__DATA FOR THE TASK__.
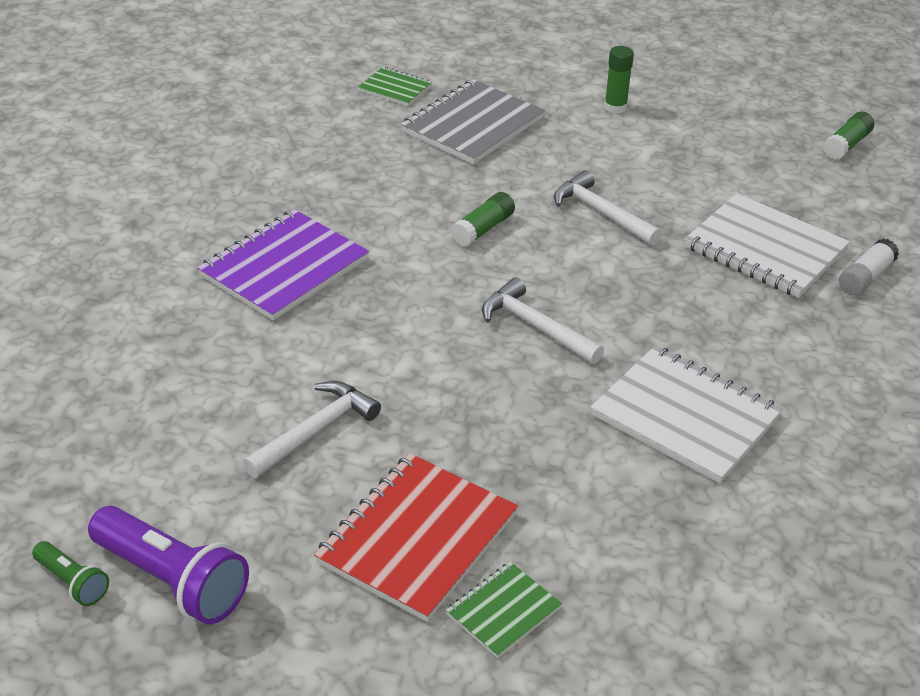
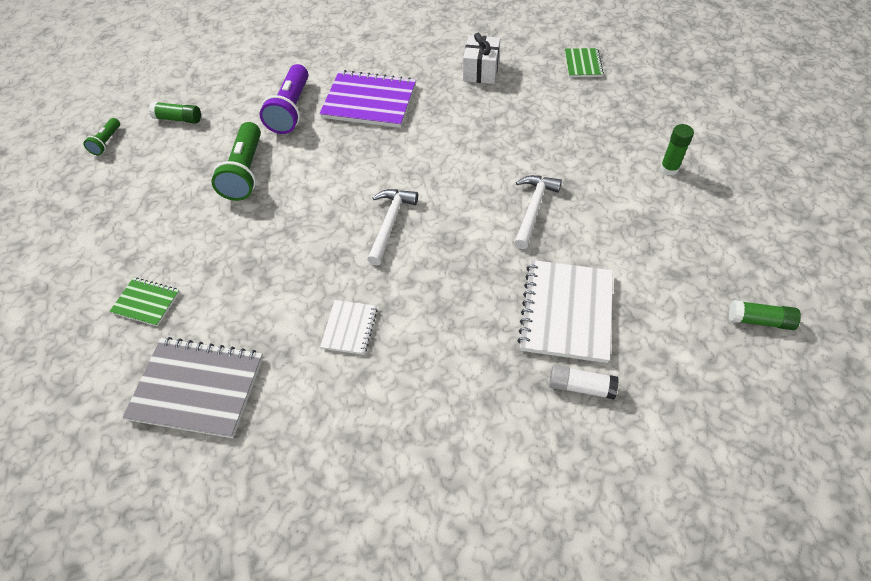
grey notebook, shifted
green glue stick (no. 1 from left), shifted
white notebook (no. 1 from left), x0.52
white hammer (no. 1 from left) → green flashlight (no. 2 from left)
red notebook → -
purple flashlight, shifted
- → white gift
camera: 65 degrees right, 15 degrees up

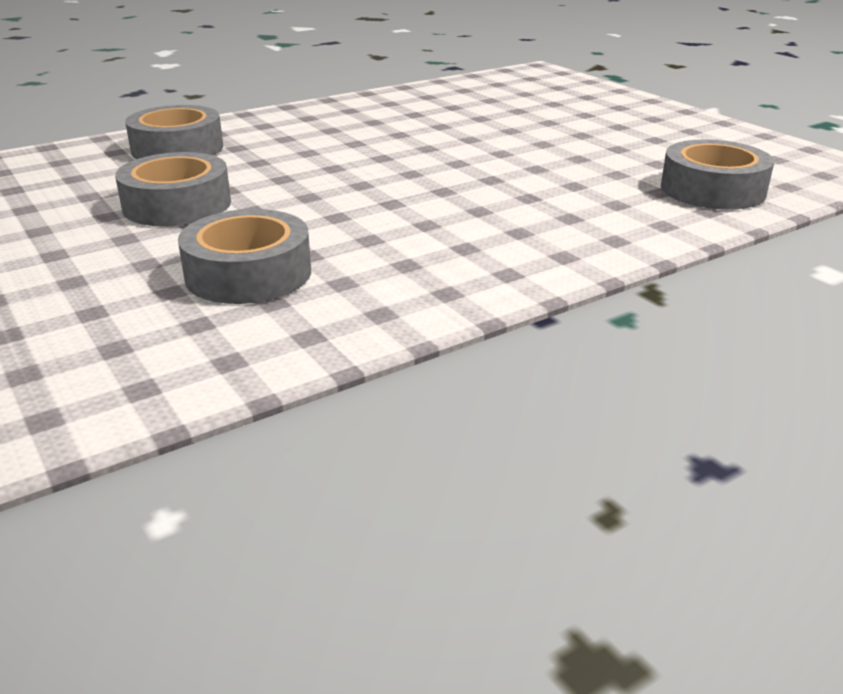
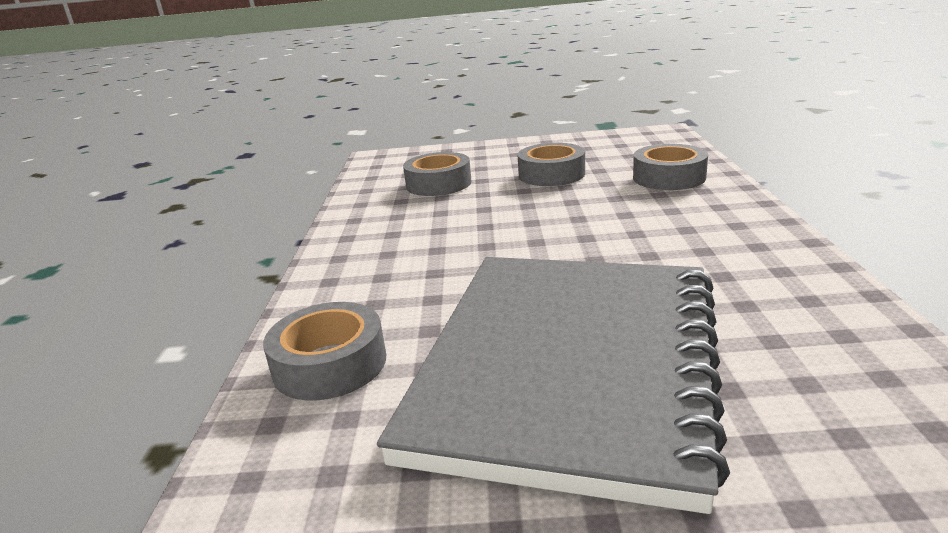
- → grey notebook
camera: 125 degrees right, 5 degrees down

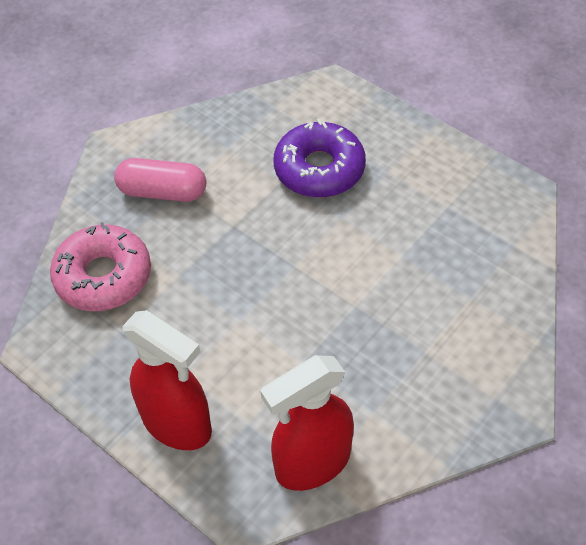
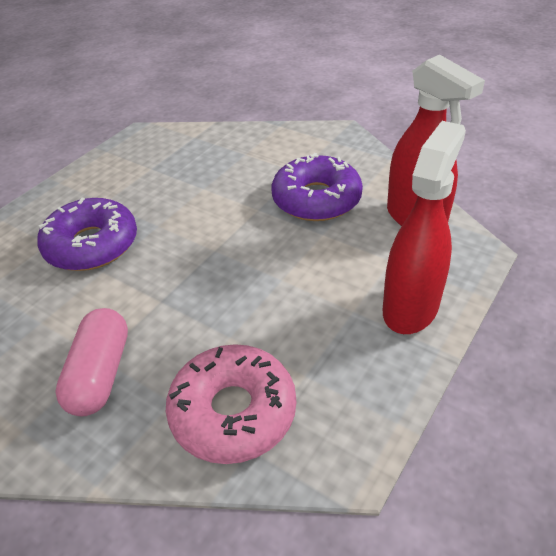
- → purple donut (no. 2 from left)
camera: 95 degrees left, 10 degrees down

---

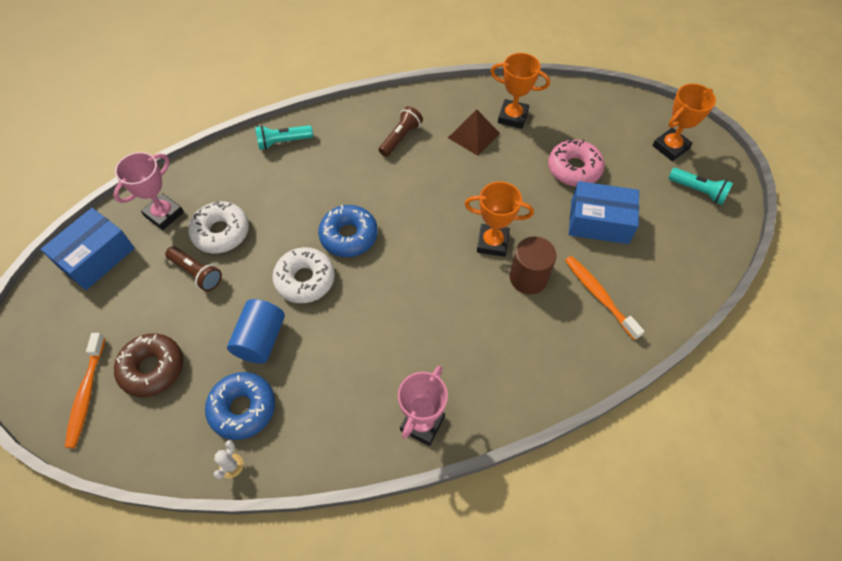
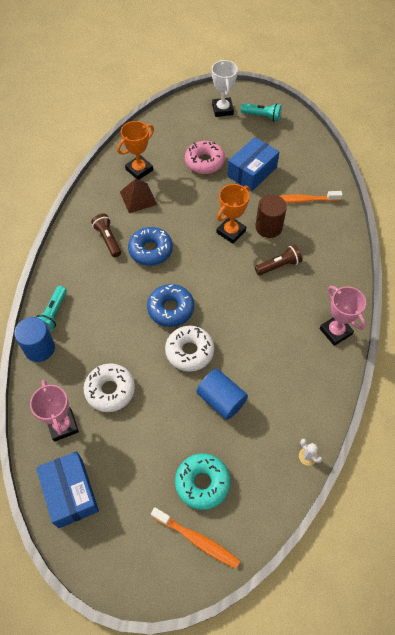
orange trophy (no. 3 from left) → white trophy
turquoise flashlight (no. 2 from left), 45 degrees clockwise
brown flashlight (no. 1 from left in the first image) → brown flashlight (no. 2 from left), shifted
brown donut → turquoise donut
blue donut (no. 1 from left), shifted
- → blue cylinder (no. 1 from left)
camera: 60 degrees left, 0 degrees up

__REQUIREMENT__. The answer is the run of lines above from the line containing "- → blue cylinder (no. 1 from left)" through the line containing "camera: 60 degrees left, 0 degrees up", copied exactly and alone.

__TASK RESULT__.
- → blue cylinder (no. 1 from left)
camera: 60 degrees left, 0 degrees up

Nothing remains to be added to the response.